** Input data **
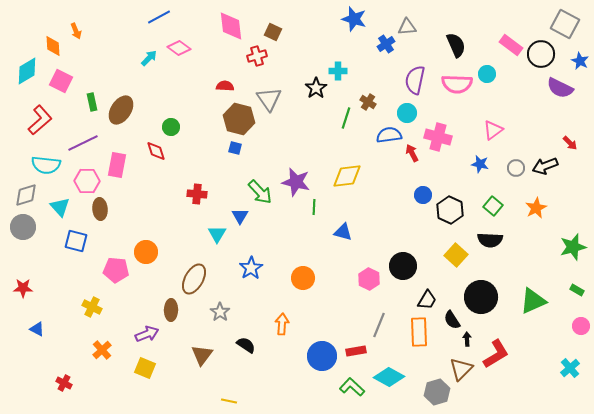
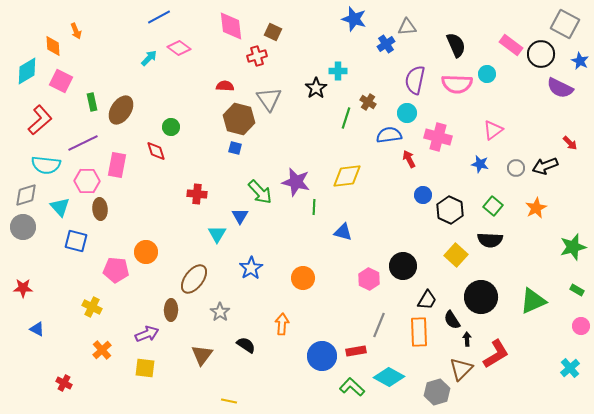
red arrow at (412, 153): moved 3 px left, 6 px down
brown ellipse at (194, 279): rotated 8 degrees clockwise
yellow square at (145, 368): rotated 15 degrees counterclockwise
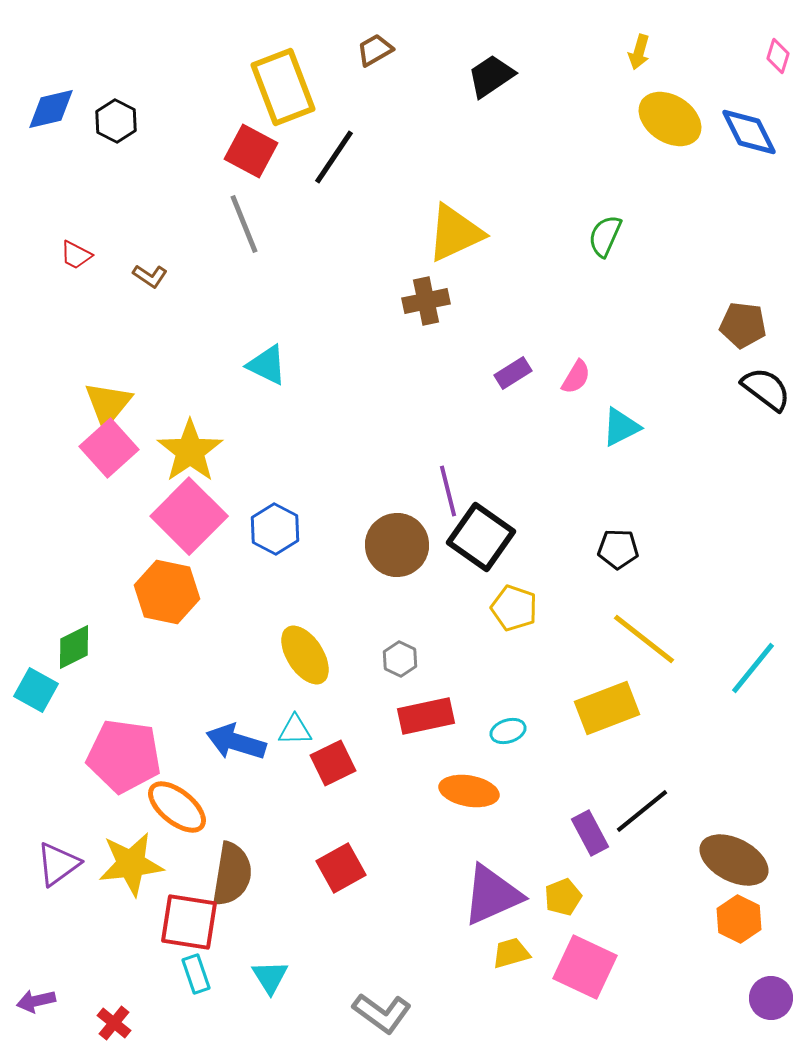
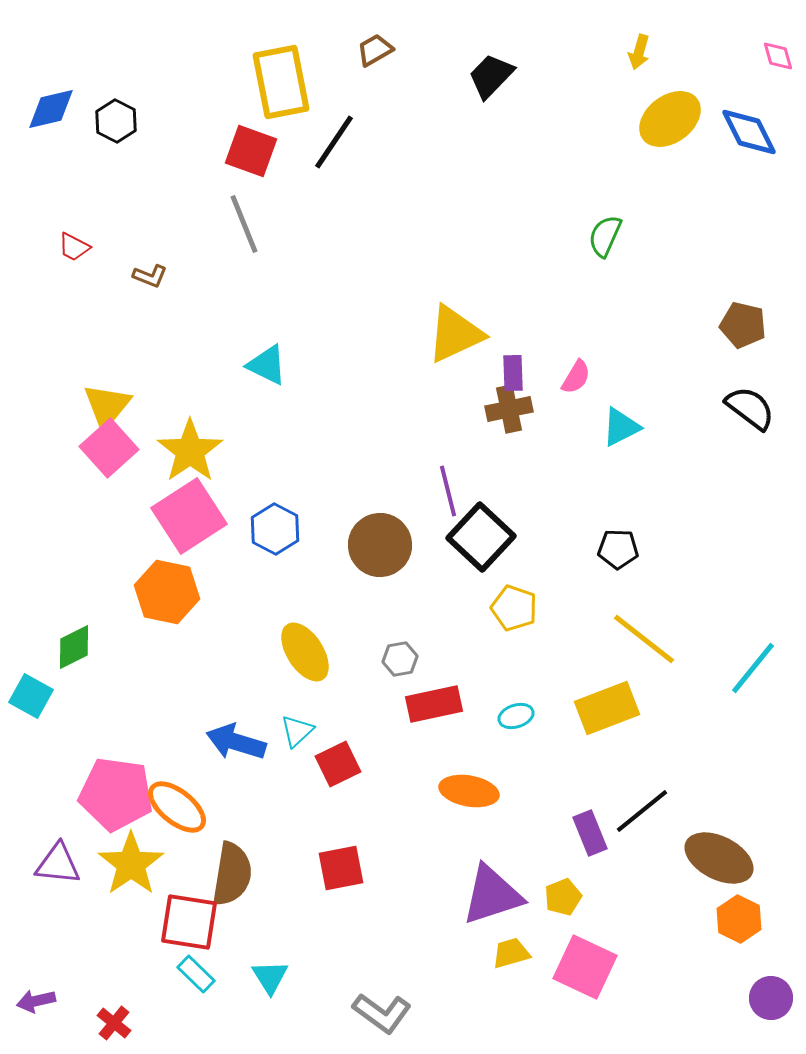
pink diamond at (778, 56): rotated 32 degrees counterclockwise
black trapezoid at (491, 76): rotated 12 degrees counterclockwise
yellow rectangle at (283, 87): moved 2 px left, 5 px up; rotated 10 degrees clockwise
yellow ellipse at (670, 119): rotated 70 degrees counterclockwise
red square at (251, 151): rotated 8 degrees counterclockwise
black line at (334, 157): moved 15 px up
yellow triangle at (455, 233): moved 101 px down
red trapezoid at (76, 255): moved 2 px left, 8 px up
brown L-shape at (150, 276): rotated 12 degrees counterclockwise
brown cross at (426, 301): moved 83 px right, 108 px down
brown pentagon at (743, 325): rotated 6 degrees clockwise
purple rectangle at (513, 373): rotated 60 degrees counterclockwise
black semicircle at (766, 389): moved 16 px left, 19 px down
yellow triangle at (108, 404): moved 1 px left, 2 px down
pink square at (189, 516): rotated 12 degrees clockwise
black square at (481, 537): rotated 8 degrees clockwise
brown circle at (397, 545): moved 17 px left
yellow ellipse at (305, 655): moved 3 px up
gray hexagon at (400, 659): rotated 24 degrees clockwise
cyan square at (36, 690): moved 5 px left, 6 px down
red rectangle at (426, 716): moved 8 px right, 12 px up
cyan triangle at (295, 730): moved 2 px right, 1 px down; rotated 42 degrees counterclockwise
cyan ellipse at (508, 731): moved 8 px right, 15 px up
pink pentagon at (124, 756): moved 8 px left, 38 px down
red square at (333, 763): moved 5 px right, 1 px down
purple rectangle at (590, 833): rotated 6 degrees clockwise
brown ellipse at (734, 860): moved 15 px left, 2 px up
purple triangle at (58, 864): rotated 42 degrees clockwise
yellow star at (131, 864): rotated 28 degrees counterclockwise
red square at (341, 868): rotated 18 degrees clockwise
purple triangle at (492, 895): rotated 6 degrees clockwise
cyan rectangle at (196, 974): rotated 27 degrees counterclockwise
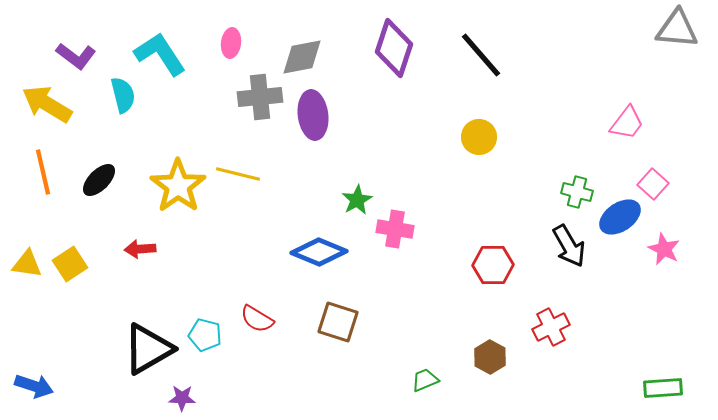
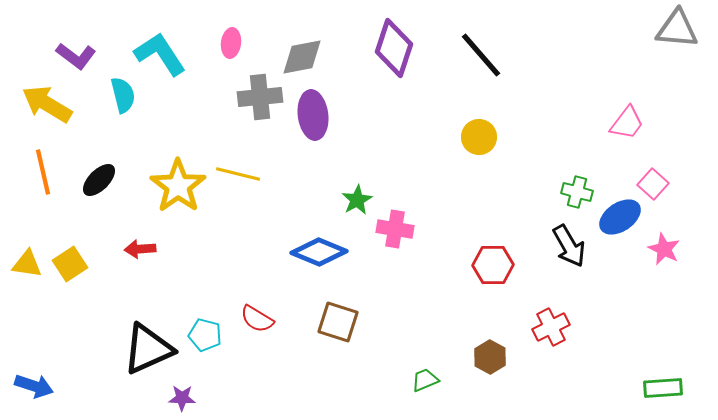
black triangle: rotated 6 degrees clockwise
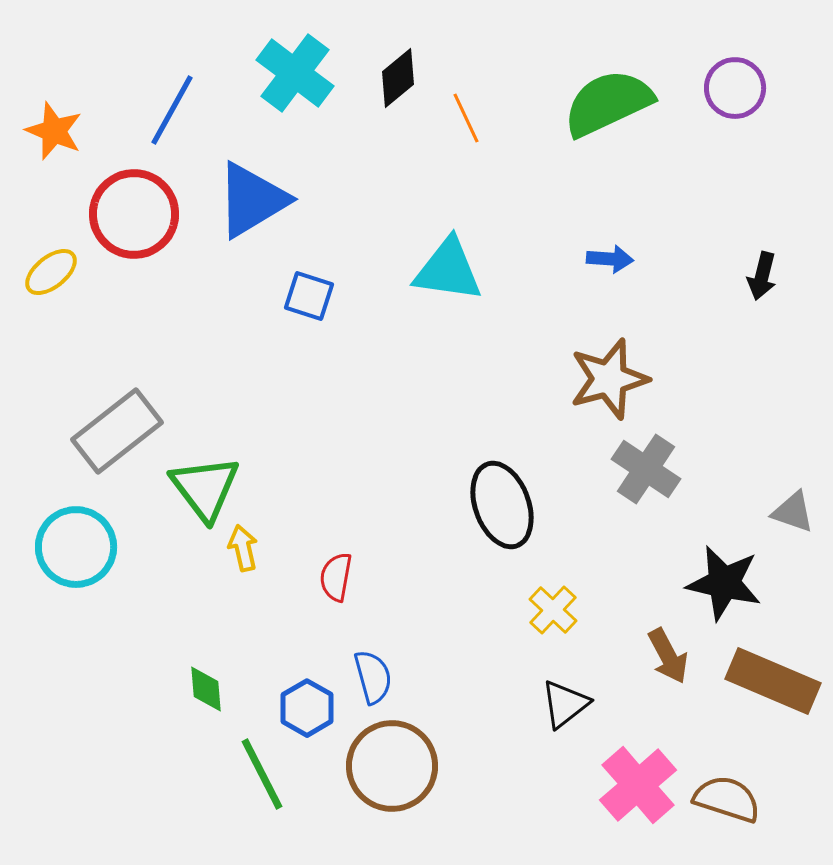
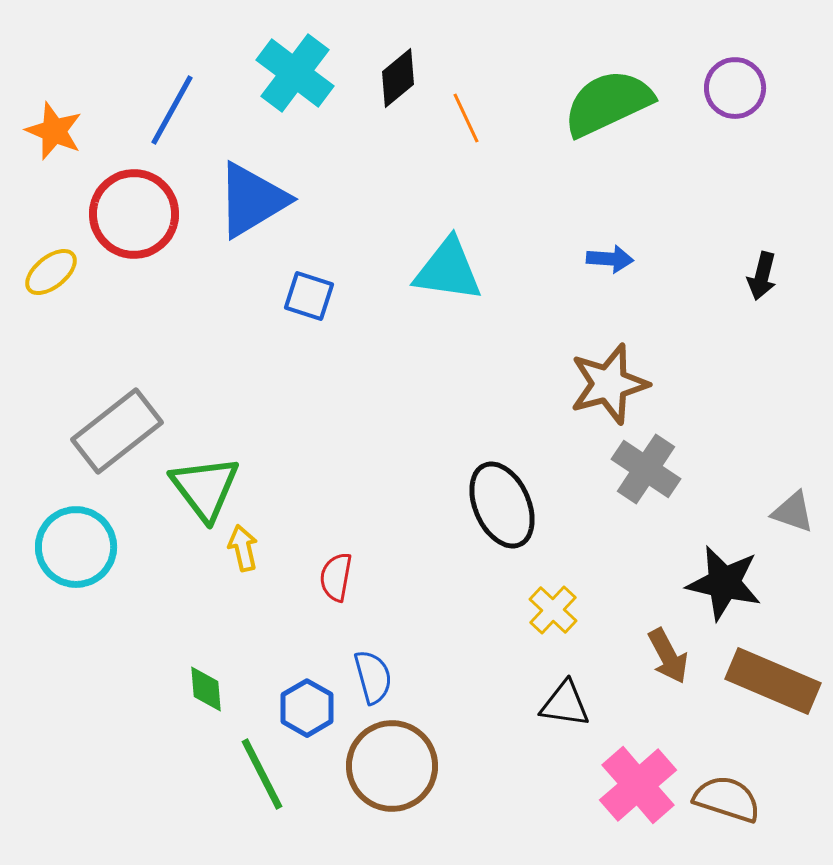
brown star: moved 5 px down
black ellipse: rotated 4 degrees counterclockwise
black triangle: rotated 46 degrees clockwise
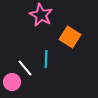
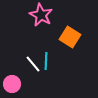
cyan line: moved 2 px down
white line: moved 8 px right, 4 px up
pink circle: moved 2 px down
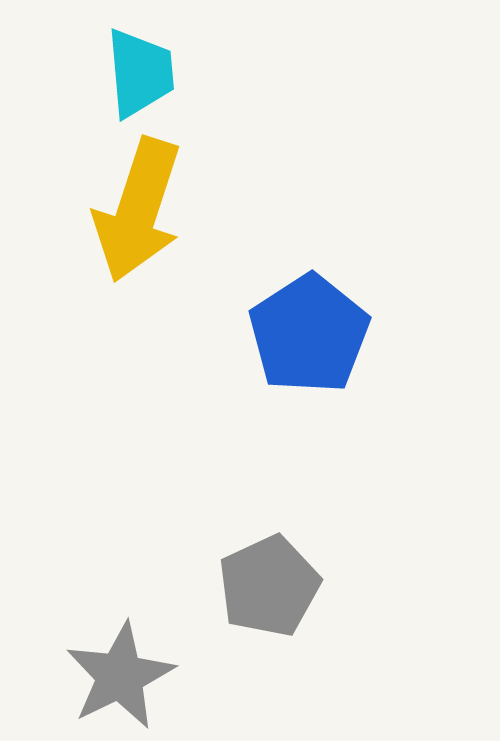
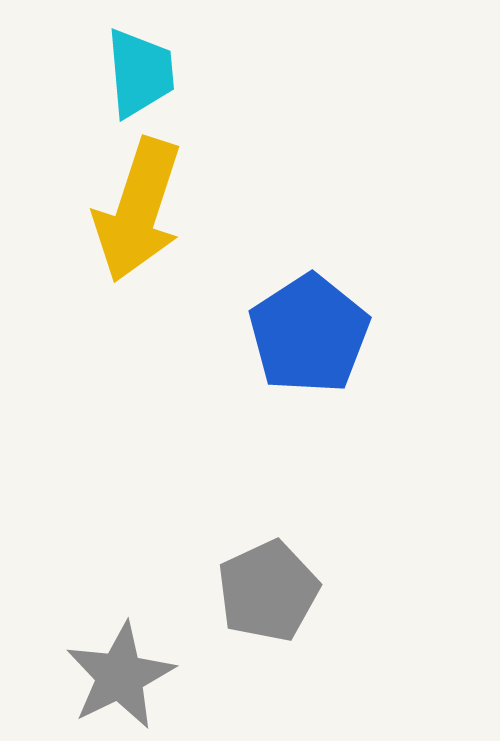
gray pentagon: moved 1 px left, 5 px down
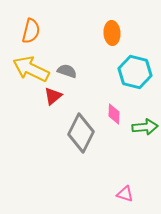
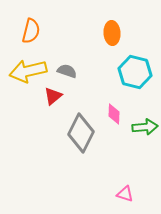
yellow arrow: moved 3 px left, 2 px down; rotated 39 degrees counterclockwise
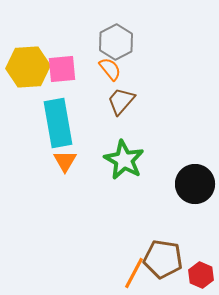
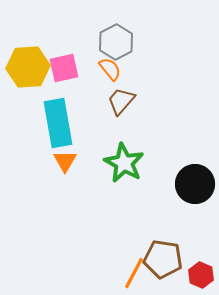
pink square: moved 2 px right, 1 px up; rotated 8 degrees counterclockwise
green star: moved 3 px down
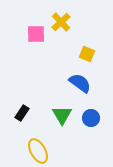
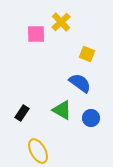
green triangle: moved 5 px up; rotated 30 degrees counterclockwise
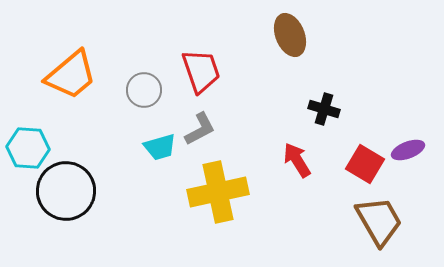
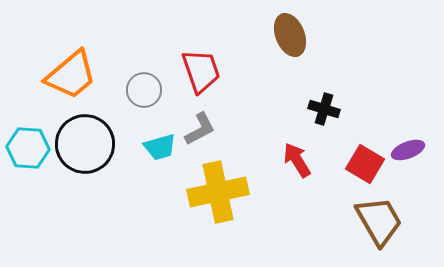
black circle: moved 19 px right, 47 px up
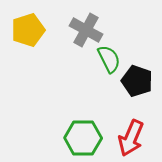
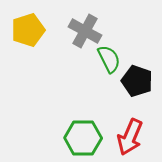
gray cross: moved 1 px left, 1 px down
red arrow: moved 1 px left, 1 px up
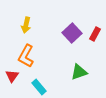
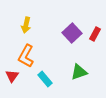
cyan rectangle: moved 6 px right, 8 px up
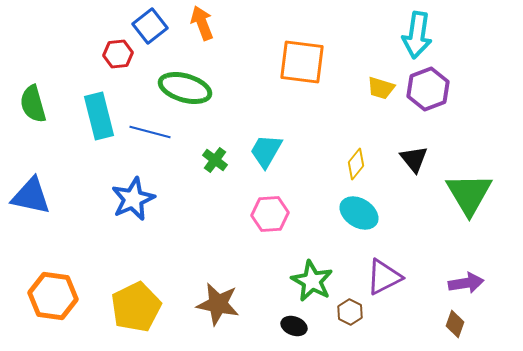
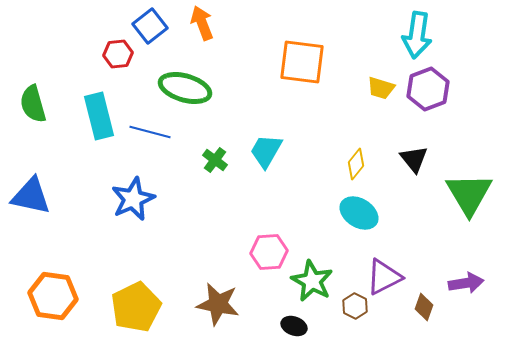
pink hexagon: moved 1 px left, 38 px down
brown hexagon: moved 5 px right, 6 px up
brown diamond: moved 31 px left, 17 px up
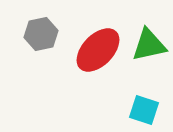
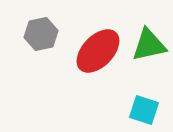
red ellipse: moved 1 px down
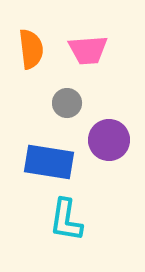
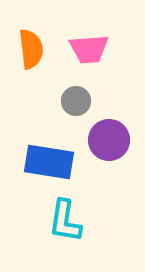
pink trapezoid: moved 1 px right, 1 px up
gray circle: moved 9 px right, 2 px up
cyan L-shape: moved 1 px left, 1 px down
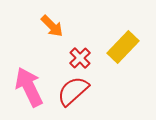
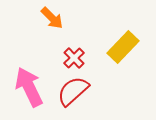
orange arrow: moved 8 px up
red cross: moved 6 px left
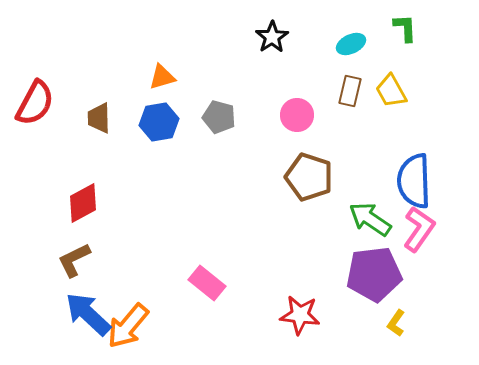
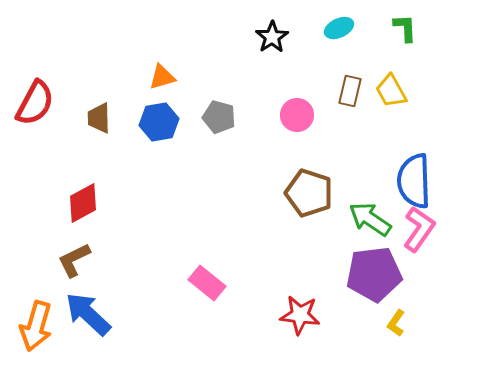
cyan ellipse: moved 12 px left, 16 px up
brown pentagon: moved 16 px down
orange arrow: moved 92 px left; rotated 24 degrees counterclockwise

** What this task involves **
Reproduce, word for word and in full, only the lines above that start at the line with "pink square at" and run through the line with "brown ellipse at (734, 860): moved", both ends included.

** The completed task **
pink square at (189, 516): rotated 12 degrees clockwise
black square at (481, 537): rotated 8 degrees clockwise
brown circle at (397, 545): moved 17 px left
yellow ellipse at (305, 655): moved 3 px up
gray hexagon at (400, 659): rotated 24 degrees clockwise
cyan square at (36, 690): moved 5 px left, 6 px down
red rectangle at (426, 716): moved 8 px right, 12 px up
cyan triangle at (295, 730): moved 2 px right, 1 px down; rotated 42 degrees counterclockwise
cyan ellipse at (508, 731): moved 8 px right, 15 px up
pink pentagon at (124, 756): moved 8 px left, 38 px down
red square at (333, 763): moved 5 px right, 1 px down
purple rectangle at (590, 833): rotated 6 degrees clockwise
brown ellipse at (734, 860): moved 15 px left, 2 px up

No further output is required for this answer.